▶ WHAT YOU HAVE TO DO
Leave out the pictures and restate the rest of the data exactly.

▶ AVAILABLE DATA
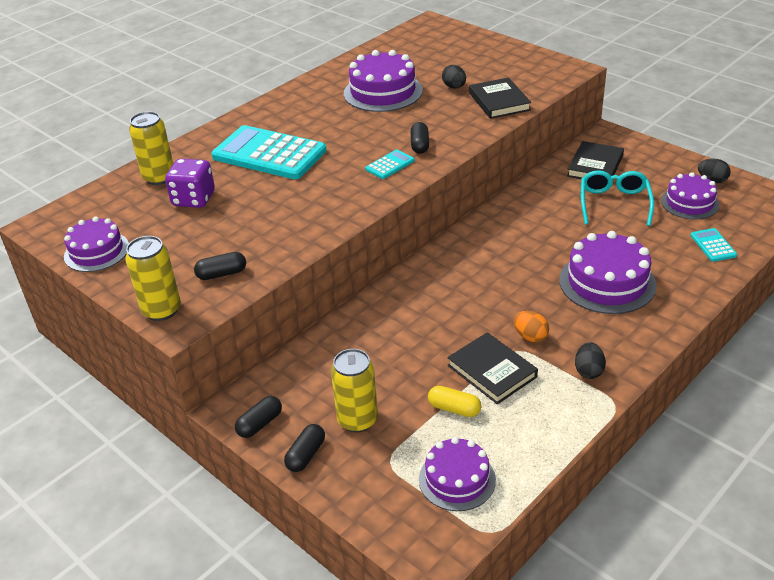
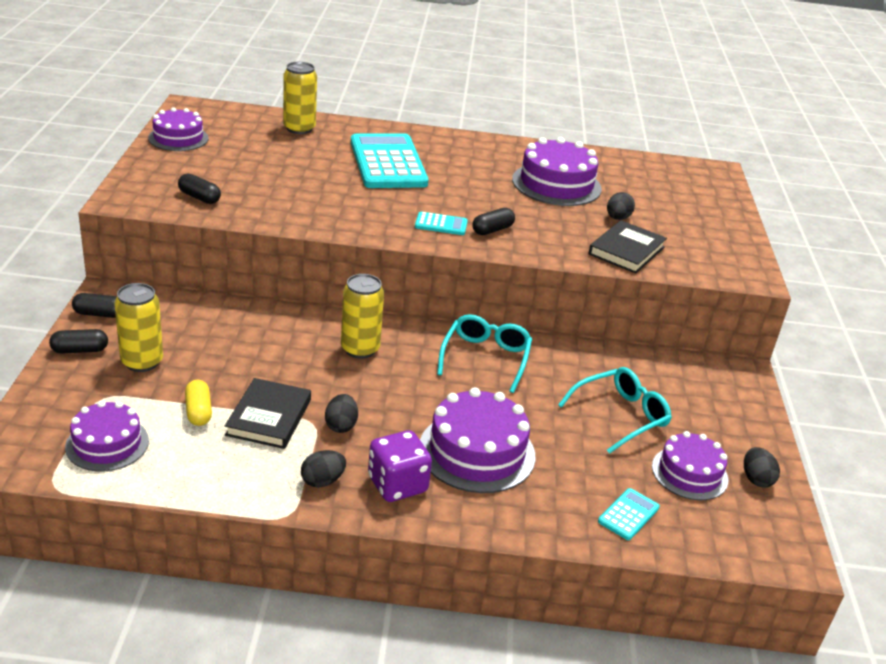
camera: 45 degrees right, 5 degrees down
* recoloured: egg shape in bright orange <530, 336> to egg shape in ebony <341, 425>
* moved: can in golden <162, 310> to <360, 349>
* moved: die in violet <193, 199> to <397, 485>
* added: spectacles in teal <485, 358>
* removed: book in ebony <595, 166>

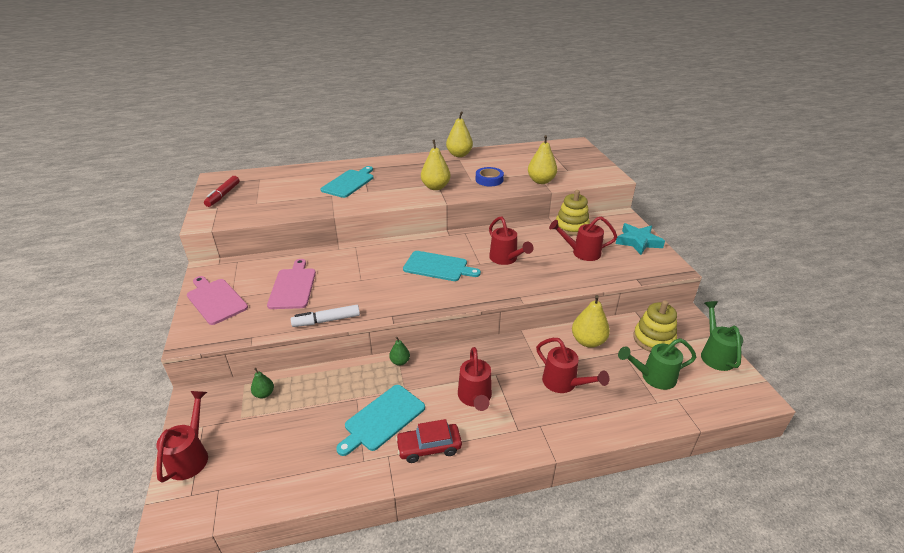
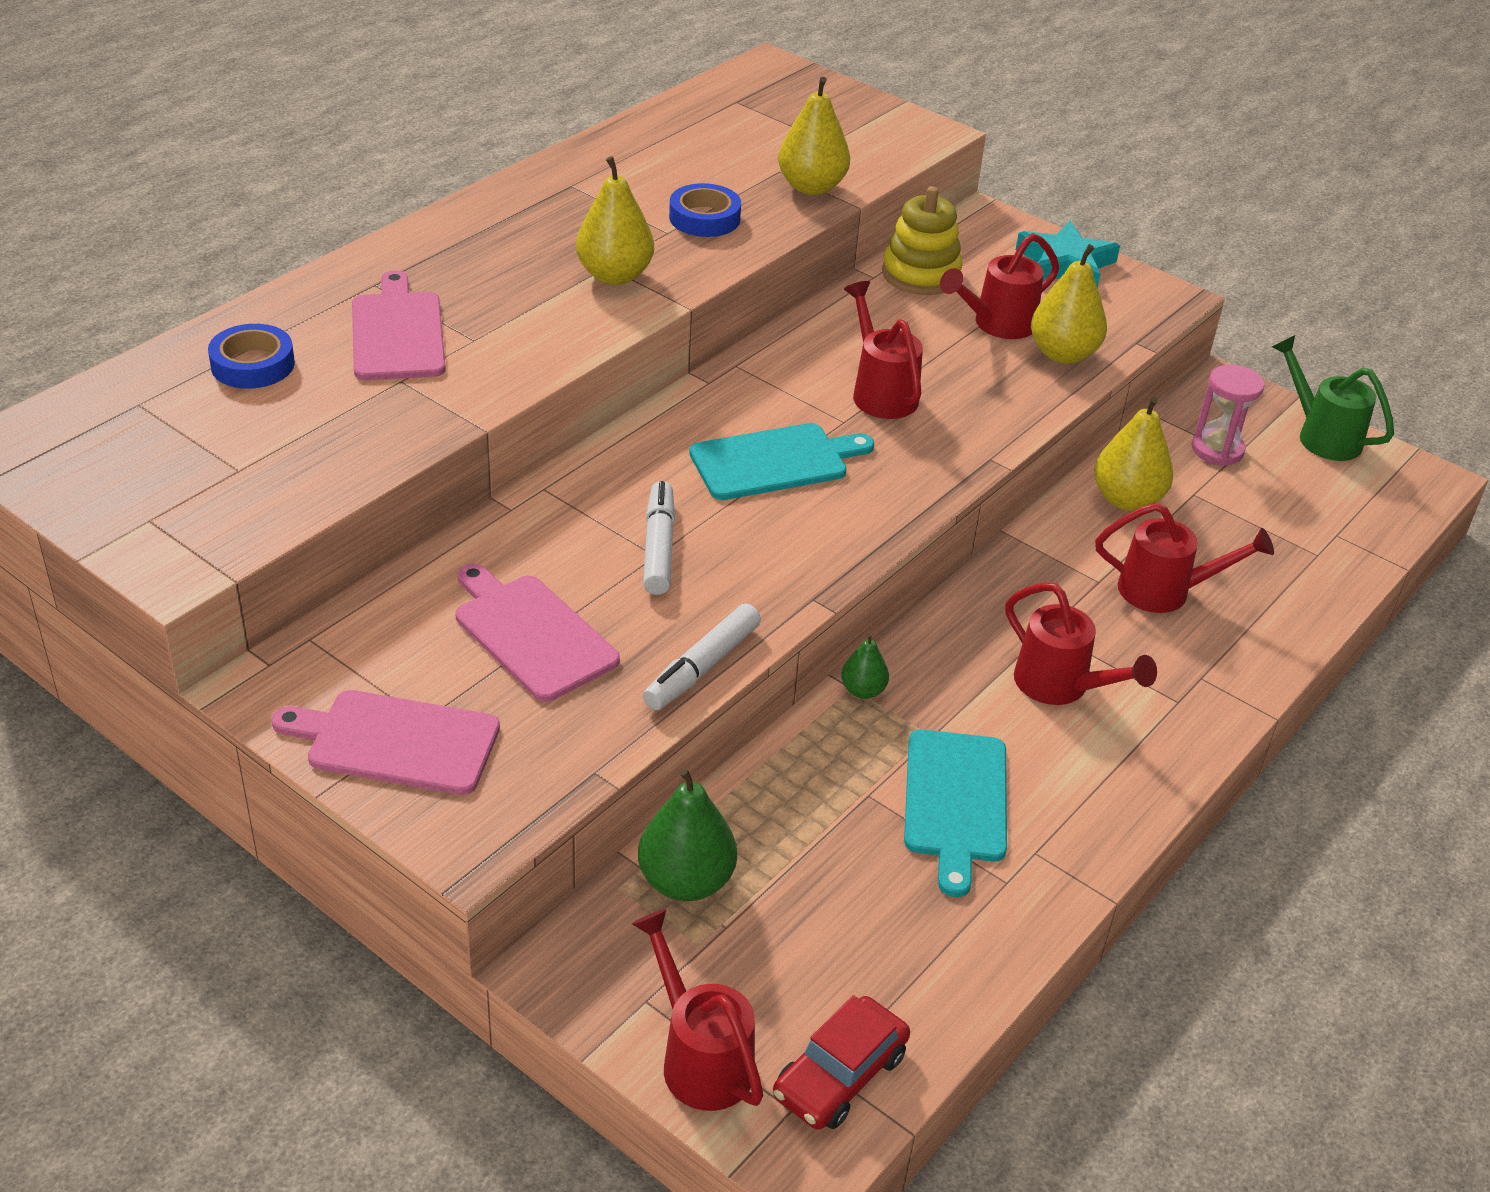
camera: 40 degrees left, 5 degrees up
* added: roll of tape in blue <253, 364>
* recoloured: chopping board in teal <349, 183> to chopping board in pink <397, 333>
* resized: toy pear in green <264, 394> = <686, 881> x1.85
* added: marker in snow-white <658, 547>
* moved: toy car in crimson <429, 447> to <840, 1075>
* turned: sprinkling can in crimson <505, 259> = <881, 392> 135 degrees counterclockwise
* moved: toy pear in golden <459, 155> to <1063, 354>
* replaced: stacking toy in golden <653, 339> to sandglass in pink <1217, 450>
* removed: marker in crimson <223, 195>
* removed: sprinkling can in green <653, 377>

▶ SOLUTION FOR THIS PROBLEM
camera: 45 degrees right, 5 degrees down
* recoloured: egg shape in bright orange <530, 336> to egg shape in ebony <341, 425>
* moved: can in golden <162, 310> to <360, 349>
* moved: die in violet <193, 199> to <397, 485>
* added: spectacles in teal <485, 358>
* removed: book in ebony <595, 166>

camera: 40 degrees left, 5 degrees up
* added: roll of tape in blue <253, 364>
* recoloured: chopping board in teal <349, 183> to chopping board in pink <397, 333>
* resized: toy pear in green <264, 394> = <686, 881> x1.85
* added: marker in snow-white <658, 547>
* moved: toy car in crimson <429, 447> to <840, 1075>
* turned: sprinkling can in crimson <505, 259> = <881, 392> 135 degrees counterclockwise
* moved: toy pear in golden <459, 155> to <1063, 354>
* replaced: stacking toy in golden <653, 339> to sandglass in pink <1217, 450>
* removed: marker in crimson <223, 195>
* removed: sprinkling can in green <653, 377>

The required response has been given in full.